WHAT YOU NEED TO DO: Only the lines from the first line of the records through the line containing "(258, 345) = (271, 432): pink" belong in the answer. Copy them exactly.
** Opening MATERIAL FOR THIS TASK block **
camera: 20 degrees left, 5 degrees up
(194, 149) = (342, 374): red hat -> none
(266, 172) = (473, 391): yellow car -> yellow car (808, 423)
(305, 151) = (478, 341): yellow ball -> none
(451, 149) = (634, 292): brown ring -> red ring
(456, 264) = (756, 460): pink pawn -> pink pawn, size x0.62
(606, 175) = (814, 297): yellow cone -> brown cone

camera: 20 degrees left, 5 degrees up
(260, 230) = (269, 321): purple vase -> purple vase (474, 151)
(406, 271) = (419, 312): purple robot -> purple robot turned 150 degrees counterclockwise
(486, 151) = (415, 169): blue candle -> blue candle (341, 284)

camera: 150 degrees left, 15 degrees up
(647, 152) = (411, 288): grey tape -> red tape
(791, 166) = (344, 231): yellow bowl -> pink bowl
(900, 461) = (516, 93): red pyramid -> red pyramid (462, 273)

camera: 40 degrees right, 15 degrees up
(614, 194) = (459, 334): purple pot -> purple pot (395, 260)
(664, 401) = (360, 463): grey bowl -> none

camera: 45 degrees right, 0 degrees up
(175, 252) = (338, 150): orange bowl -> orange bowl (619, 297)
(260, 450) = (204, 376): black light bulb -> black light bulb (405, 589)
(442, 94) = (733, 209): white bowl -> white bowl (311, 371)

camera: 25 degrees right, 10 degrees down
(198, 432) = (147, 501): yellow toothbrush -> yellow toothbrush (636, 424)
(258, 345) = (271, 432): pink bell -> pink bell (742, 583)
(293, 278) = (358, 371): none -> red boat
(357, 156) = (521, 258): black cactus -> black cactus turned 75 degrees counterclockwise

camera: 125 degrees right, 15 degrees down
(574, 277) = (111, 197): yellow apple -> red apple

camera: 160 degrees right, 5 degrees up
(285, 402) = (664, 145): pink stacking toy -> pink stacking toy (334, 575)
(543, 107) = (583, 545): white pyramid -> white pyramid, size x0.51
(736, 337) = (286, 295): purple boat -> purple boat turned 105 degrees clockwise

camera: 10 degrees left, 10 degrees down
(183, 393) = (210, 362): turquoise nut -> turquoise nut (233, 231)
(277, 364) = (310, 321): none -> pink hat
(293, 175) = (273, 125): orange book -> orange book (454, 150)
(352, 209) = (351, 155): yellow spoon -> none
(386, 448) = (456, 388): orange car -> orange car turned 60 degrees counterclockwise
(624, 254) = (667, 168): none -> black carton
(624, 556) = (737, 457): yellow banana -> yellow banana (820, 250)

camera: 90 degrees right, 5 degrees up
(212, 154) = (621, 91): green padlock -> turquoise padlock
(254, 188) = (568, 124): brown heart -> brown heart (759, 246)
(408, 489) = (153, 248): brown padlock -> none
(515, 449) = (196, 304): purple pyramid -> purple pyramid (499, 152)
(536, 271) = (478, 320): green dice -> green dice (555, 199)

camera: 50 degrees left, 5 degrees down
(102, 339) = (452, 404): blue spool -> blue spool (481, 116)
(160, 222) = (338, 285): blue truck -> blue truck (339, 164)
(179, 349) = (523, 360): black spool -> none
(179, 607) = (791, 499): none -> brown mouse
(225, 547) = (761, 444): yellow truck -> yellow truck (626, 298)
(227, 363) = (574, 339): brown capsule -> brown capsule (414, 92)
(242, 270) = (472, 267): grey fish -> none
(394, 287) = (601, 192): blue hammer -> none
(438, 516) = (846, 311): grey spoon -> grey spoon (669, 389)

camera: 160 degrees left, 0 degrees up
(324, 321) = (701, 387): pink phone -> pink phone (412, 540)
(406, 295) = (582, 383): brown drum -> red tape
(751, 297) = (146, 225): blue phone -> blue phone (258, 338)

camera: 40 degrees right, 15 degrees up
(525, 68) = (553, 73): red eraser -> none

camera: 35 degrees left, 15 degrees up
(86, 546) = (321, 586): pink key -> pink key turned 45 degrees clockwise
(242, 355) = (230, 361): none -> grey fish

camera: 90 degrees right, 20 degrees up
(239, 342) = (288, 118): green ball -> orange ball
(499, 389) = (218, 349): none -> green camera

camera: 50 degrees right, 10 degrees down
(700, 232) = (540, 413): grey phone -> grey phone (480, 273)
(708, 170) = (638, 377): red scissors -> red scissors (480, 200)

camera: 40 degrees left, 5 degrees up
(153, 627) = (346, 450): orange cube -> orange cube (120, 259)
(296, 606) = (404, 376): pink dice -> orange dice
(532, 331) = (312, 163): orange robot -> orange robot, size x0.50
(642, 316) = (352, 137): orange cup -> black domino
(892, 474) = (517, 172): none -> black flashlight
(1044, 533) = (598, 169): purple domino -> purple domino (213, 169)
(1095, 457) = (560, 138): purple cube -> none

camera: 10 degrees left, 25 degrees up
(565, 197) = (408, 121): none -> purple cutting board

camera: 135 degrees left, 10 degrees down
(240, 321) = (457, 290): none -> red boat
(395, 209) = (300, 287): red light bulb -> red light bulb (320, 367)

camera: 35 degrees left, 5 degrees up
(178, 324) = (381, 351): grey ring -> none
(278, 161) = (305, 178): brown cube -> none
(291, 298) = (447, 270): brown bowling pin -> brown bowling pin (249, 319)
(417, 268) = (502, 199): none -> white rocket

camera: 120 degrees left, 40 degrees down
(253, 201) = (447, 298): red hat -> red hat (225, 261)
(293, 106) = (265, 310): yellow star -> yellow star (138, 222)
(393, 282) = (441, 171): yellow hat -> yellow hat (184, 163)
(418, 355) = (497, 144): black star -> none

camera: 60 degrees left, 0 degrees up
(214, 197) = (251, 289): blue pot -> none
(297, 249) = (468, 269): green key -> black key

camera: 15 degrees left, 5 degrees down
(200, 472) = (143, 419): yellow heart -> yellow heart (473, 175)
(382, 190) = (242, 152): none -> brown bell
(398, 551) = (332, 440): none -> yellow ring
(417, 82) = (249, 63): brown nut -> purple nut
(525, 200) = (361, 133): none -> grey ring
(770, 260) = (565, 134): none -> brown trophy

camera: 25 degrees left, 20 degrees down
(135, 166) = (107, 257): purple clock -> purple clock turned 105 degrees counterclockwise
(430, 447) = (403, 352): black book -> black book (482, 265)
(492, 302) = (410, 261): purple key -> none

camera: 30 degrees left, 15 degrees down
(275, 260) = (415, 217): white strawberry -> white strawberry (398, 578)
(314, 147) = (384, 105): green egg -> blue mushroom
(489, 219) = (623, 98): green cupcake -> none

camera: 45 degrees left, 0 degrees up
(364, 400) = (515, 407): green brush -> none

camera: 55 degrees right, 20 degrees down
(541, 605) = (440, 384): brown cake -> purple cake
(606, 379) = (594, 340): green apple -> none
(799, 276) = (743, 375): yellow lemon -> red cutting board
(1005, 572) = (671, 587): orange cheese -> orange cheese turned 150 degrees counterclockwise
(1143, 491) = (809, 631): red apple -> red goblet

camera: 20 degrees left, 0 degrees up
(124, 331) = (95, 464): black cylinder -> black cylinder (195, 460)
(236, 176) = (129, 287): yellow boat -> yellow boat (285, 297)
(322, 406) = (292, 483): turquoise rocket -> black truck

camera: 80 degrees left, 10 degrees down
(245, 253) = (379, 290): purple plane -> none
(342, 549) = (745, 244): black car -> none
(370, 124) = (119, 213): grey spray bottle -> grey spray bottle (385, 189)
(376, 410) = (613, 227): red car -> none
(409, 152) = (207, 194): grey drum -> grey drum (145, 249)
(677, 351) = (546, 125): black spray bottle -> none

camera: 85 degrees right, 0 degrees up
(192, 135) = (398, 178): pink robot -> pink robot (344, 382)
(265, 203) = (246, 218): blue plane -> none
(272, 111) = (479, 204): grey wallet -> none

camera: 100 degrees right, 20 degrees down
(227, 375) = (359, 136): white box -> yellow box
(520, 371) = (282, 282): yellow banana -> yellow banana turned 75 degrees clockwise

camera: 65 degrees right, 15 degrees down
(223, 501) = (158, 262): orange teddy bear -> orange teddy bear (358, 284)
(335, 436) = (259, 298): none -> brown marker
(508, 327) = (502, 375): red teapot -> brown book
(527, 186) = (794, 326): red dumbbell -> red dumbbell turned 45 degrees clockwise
** Closing MATERIAL FOR THIS TASK block **
EXERCISE RESULT:
camera: 20 degrees left, 5 degrees up
(194, 149) = (342, 374): red hat -> none
(266, 172) = (473, 391): yellow car -> yellow car (808, 423)
(305, 151) = (478, 341): yellow ball -> none
(451, 149) = (634, 292): brown ring -> red ring
(456, 264) = (756, 460): pink pawn -> pink pawn, size x0.62
(606, 175) = (814, 297): yellow cone -> brown cone

camera: 20 degrees left, 5 degrees up
(260, 230) = (269, 321): purple vase -> purple vase (474, 151)
(406, 271) = (419, 312): purple robot -> purple robot turned 150 degrees counterclockwise
(486, 151) = (415, 169): blue candle -> blue candle (341, 284)

camera: 150 degrees left, 15 degrees up
(647, 152) = (411, 288): grey tape -> red tape
(791, 166) = (344, 231): yellow bowl -> pink bowl
(900, 461) = (516, 93): red pyramid -> red pyramid (462, 273)

camera: 40 degrees right, 15 degrees up
(614, 194) = (459, 334): purple pot -> purple pot (395, 260)
(664, 401) = (360, 463): grey bowl -> none

camera: 45 degrees right, 0 degrees up
(175, 252) = (338, 150): orange bowl -> orange bowl (619, 297)
(260, 450) = (204, 376): black light bulb -> black light bulb (405, 589)
(442, 94) = (733, 209): white bowl -> white bowl (311, 371)

camera: 25 degrees right, 10 degrees down
(198, 432) = (147, 501): yellow toothbrush -> yellow toothbrush (636, 424)
(258, 345) = (271, 432): pink bell -> pink bell (742, 583)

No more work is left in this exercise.